(Records drawn from a dataset)
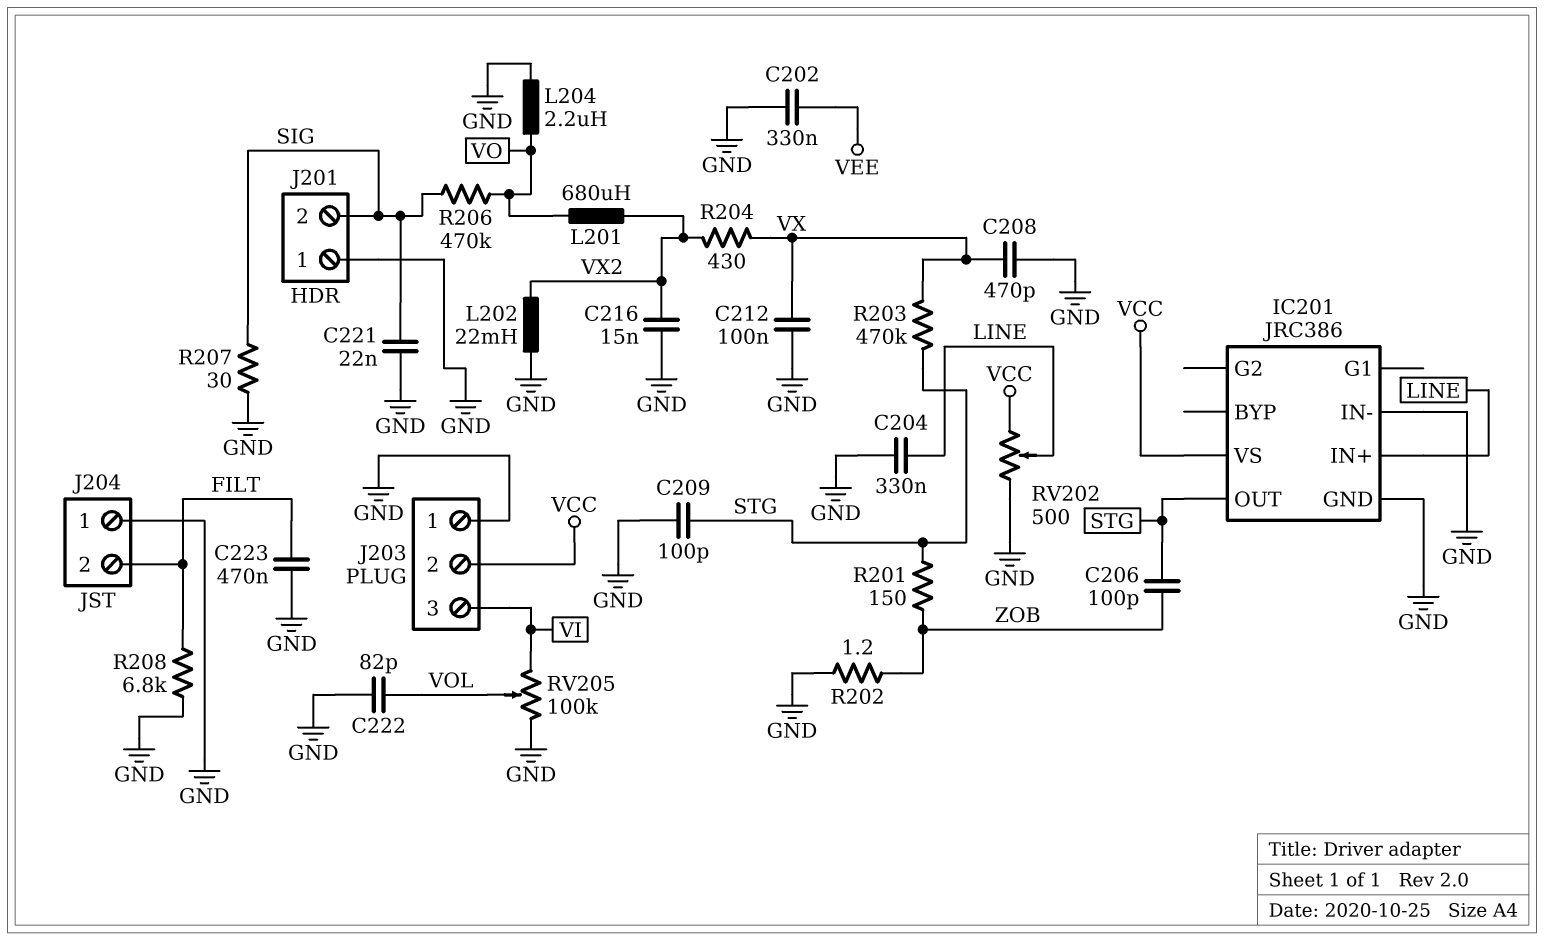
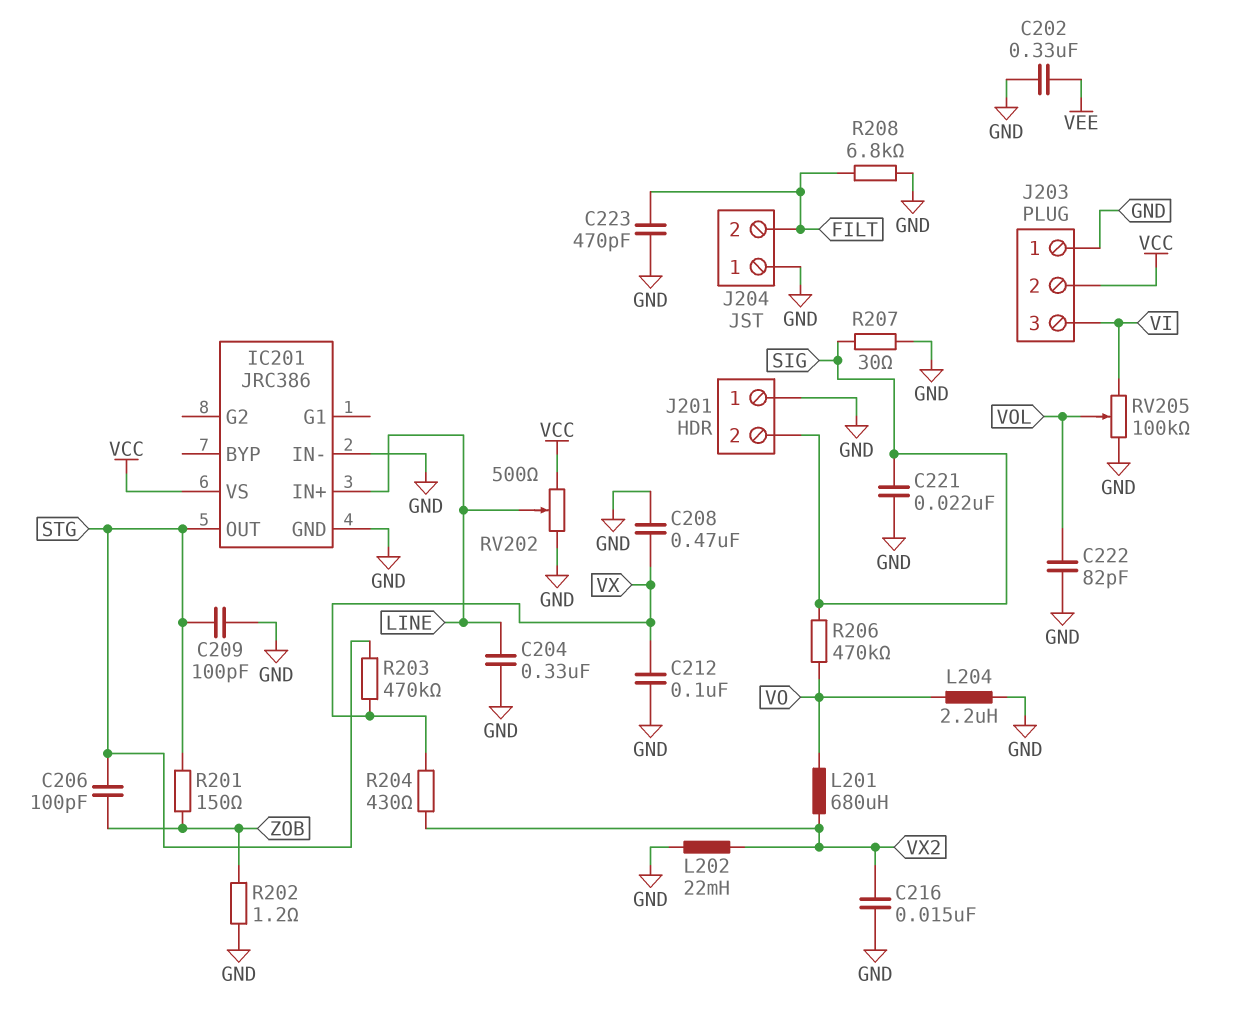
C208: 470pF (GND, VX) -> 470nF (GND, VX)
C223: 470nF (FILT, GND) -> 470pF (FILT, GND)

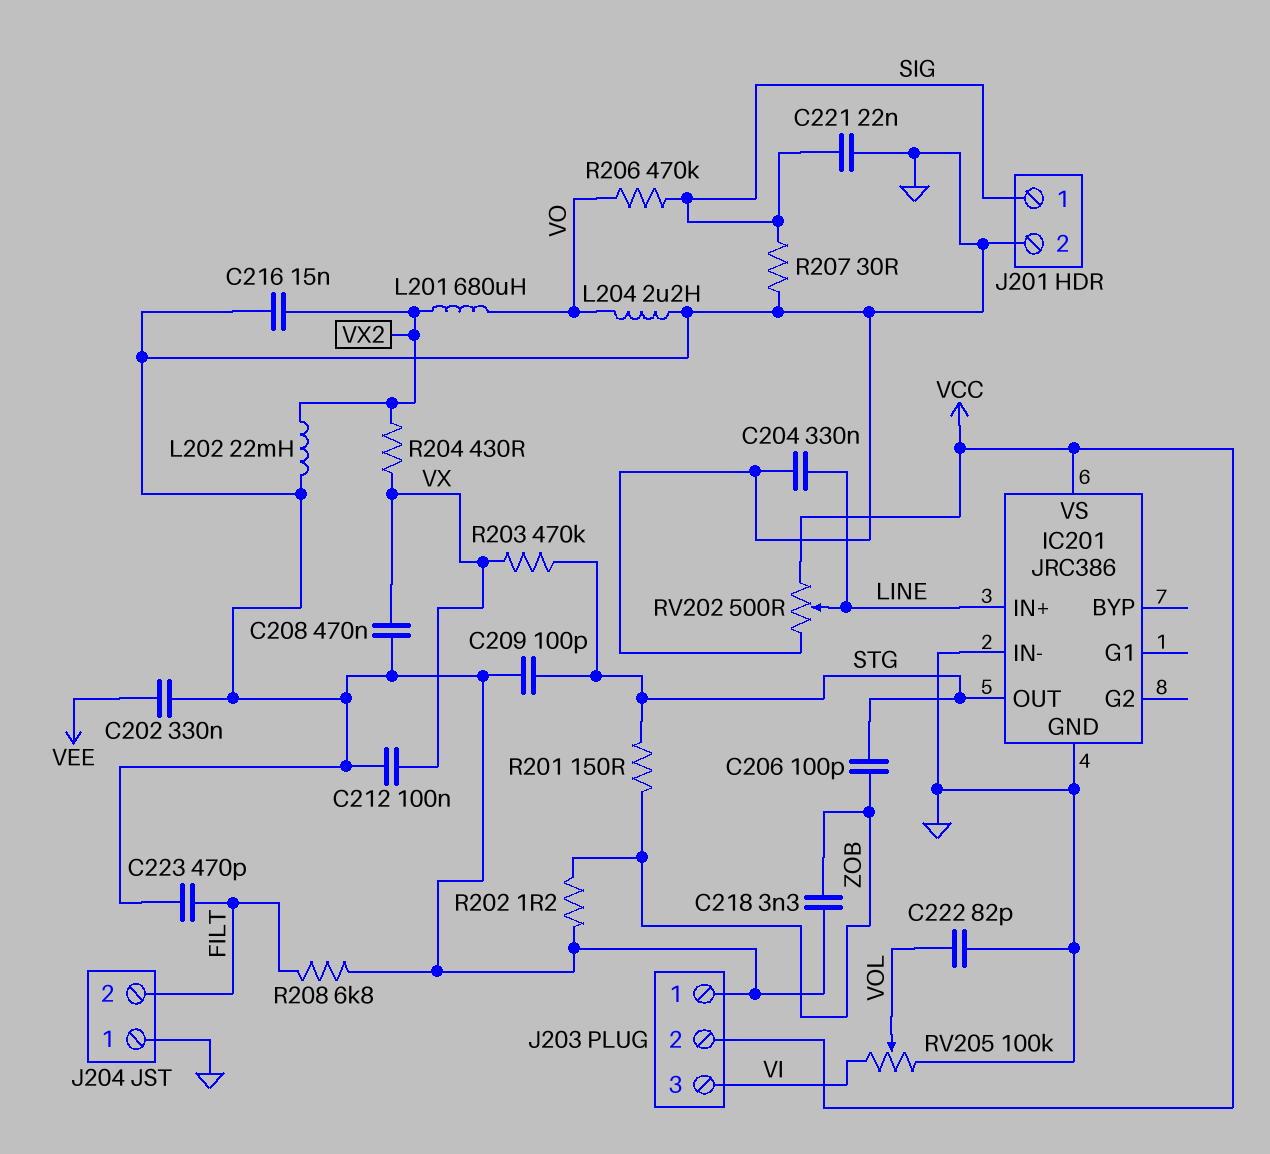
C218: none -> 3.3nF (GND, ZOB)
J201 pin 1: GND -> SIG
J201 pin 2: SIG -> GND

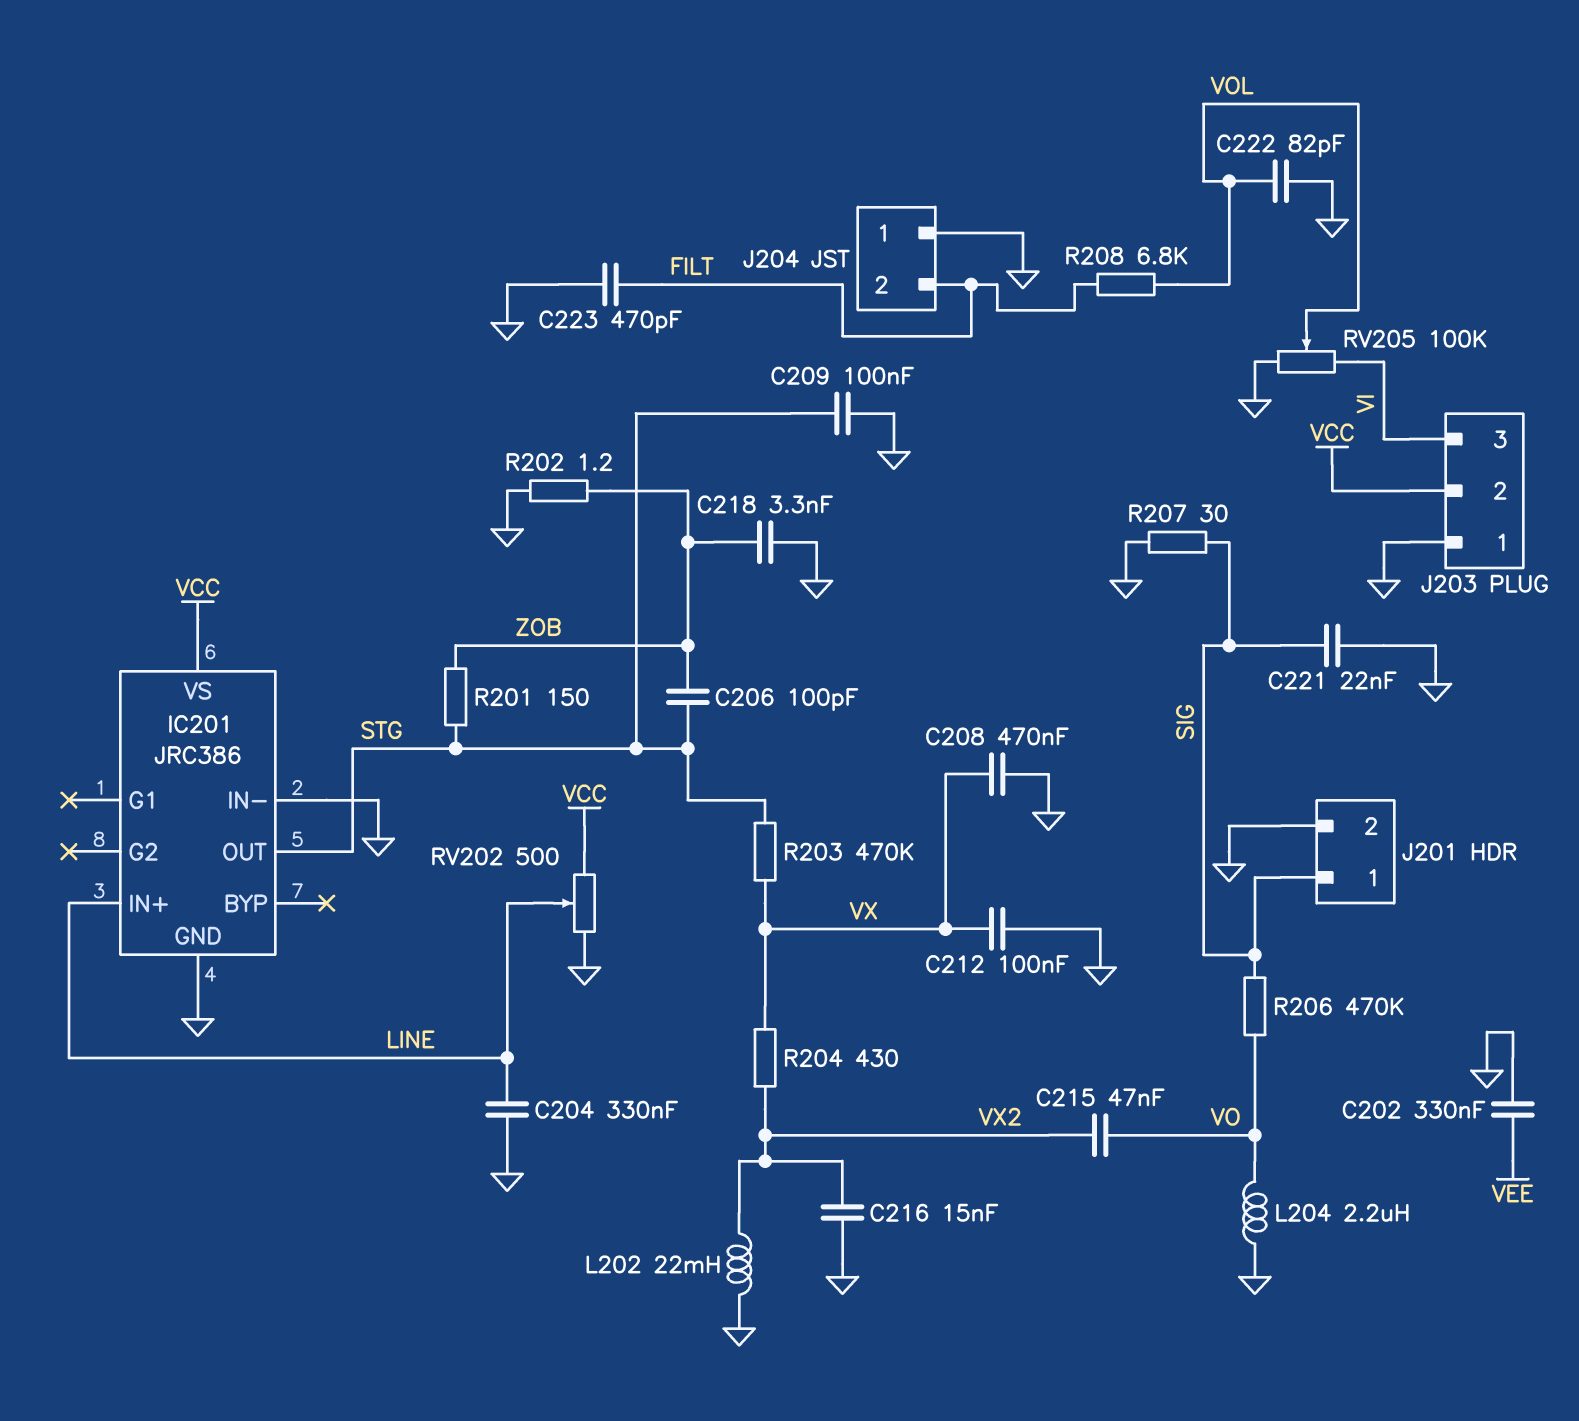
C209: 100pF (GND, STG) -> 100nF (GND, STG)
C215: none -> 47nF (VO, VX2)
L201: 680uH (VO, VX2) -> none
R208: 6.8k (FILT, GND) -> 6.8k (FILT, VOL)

• Exercise
Only the text of the entries above, transcribed exactly, should be given; leave out pictures.

• Response area
C208: 470pF (GND, VX) -> 470nF (GND, VX)
C223: 470nF (FILT, GND) -> 470pF (FILT, GND)

C218: none -> 3.3nF (GND, ZOB)
J201 pin 1: GND -> SIG
J201 pin 2: SIG -> GND

C209: 100pF (GND, STG) -> 100nF (GND, STG)
C215: none -> 47nF (VO, VX2)
L201: 680uH (VO, VX2) -> none
R208: 6.8k (FILT, GND) -> 6.8k (FILT, VOL)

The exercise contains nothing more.